Exercise details:
Quote exactly, and only, the lines from the one with "(191, 475) = (517, 238): yellow" through the end of the listing.

Materials provided:
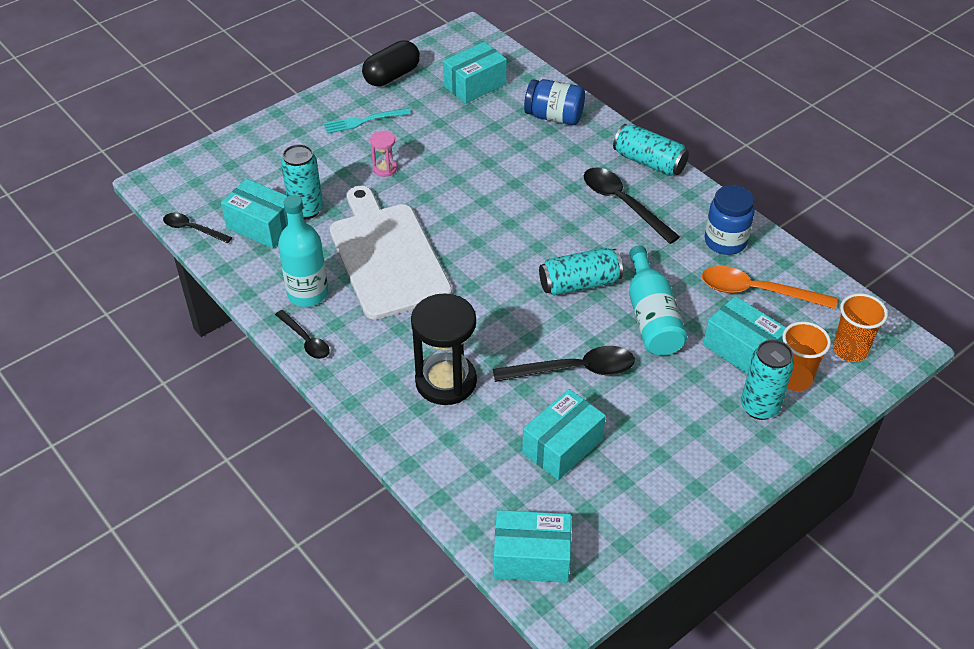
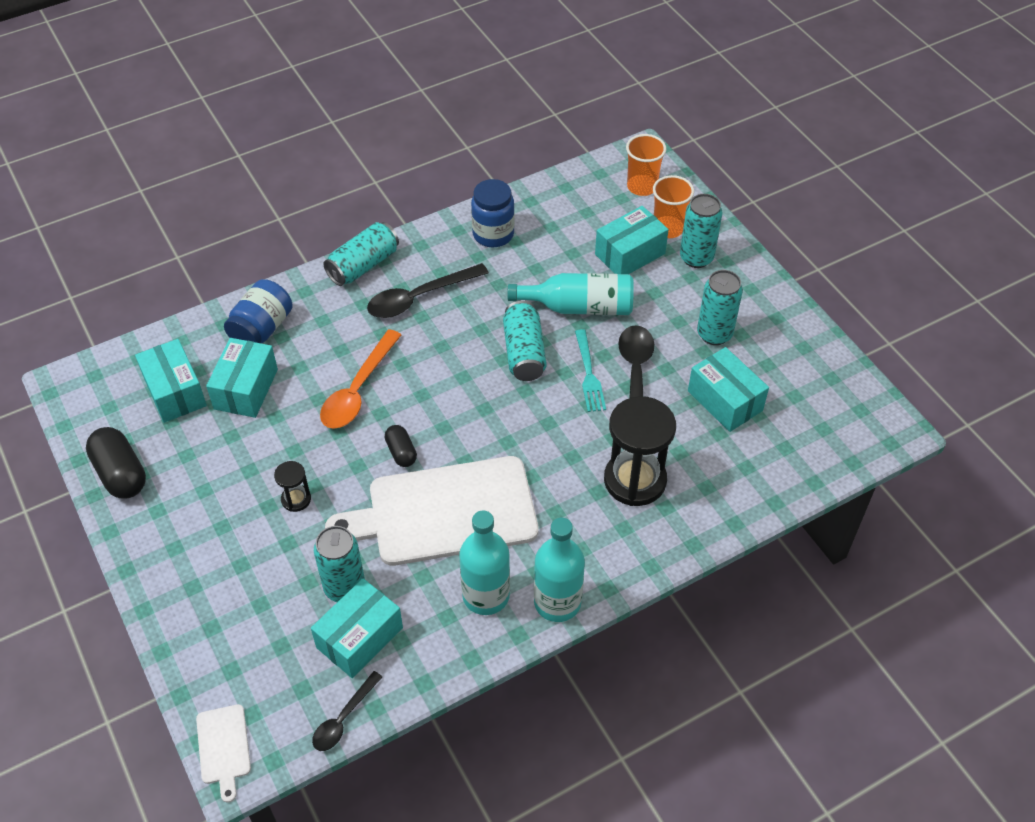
camera: 80 degrees left, 5 degrees up
(169, 173) = (223, 747): none -> white cutting board
(306, 340) = (557, 602): black spoon -> turquoise bottle
(363, 121) = (199, 512): turquoise fork -> turquoise fork (589, 374)
(385, 168) = (296, 499): pink hourglass -> black hourglass
(444, 220) = (401, 452): none -> black capsule
(531, 558) = (843, 443): turquoise box -> turquoise box (246, 389)
(652, 431) = (714, 334): none -> turquoise can
(757, 291) = (562, 227): orange spoon -> orange spoon (358, 390)

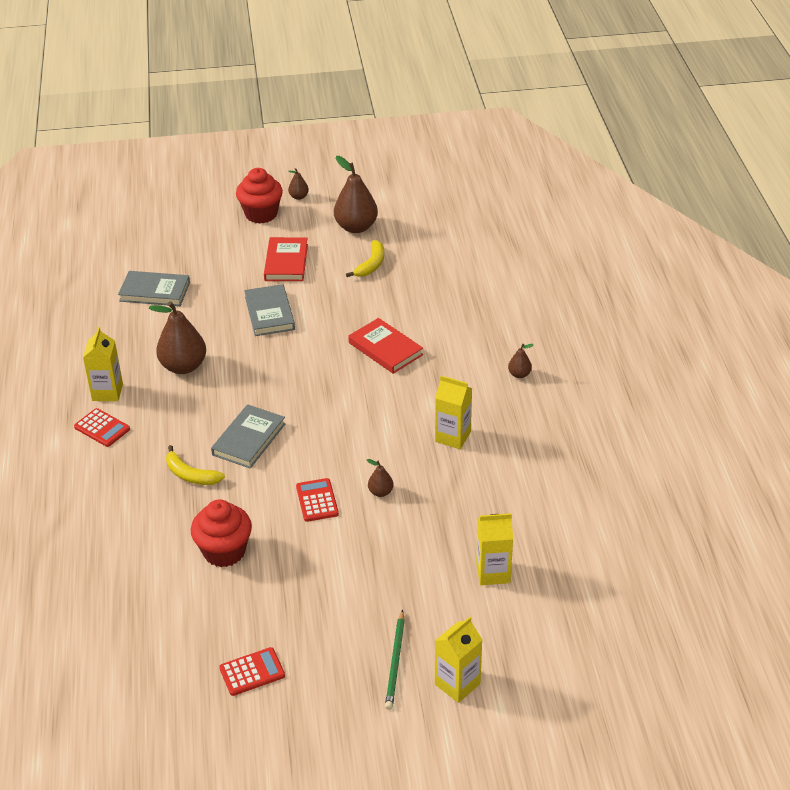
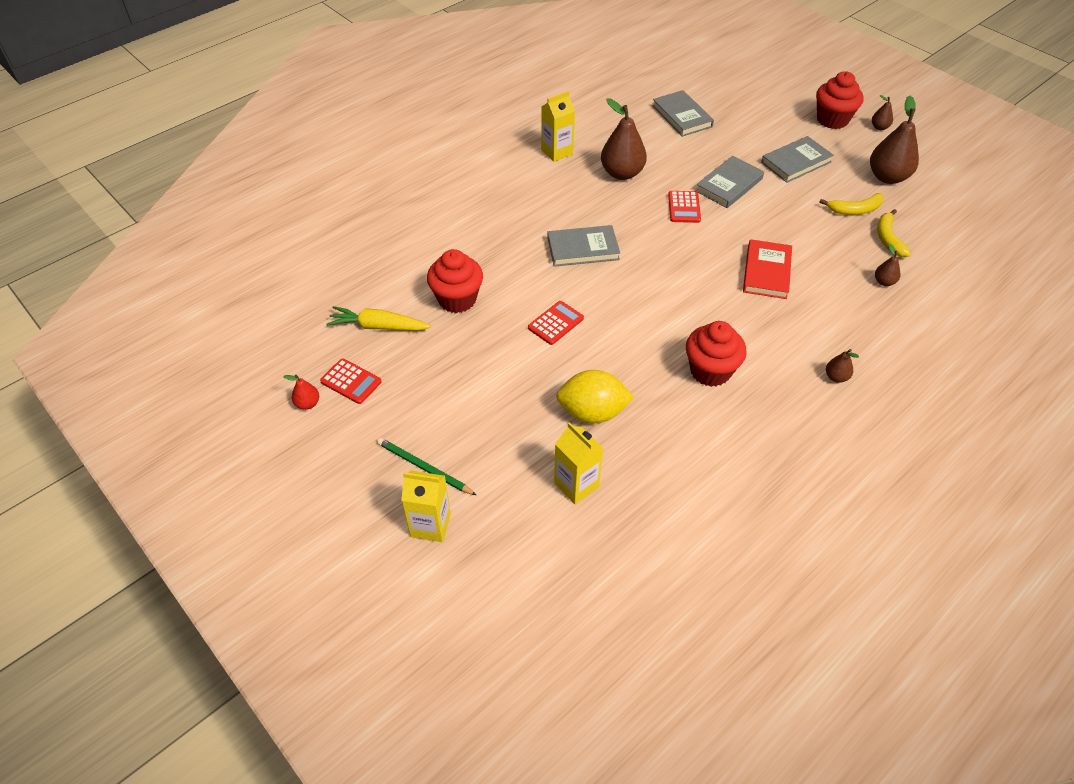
camera: 55 degrees right, 10 degrees up
(102, 428) = (520, 169): red calculator -> red calculator (684, 207)
(191, 475) = (517, 238): yellow banana -> yellow banana (888, 239)
(202, 623) = (378, 326): none -> yellow carrot
(249, 716) = (308, 403): none -> red pear
(286, 262) = (796, 162): red book -> grey book
(380, 492) = (600, 357): brown pear -> brown pear (884, 282)
(395, 662) = (424, 468): green pencil -> green pencil turned 60 degrees clockwise
(432, 526) = (592, 412): none -> yellow lemon
(453, 437) = (710, 371): yellow carton -> red cupcake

Solution:
(191, 475) = (517, 238): yellow banana -> yellow banana (888, 239)
(202, 623) = (378, 326): none -> yellow carrot
(249, 716) = (308, 403): none -> red pear
(286, 262) = (796, 162): red book -> grey book
(380, 492) = (600, 357): brown pear -> brown pear (884, 282)
(395, 662) = (424, 468): green pencil -> green pencil turned 60 degrees clockwise
(432, 526) = (592, 412): none -> yellow lemon
(453, 437) = (710, 371): yellow carton -> red cupcake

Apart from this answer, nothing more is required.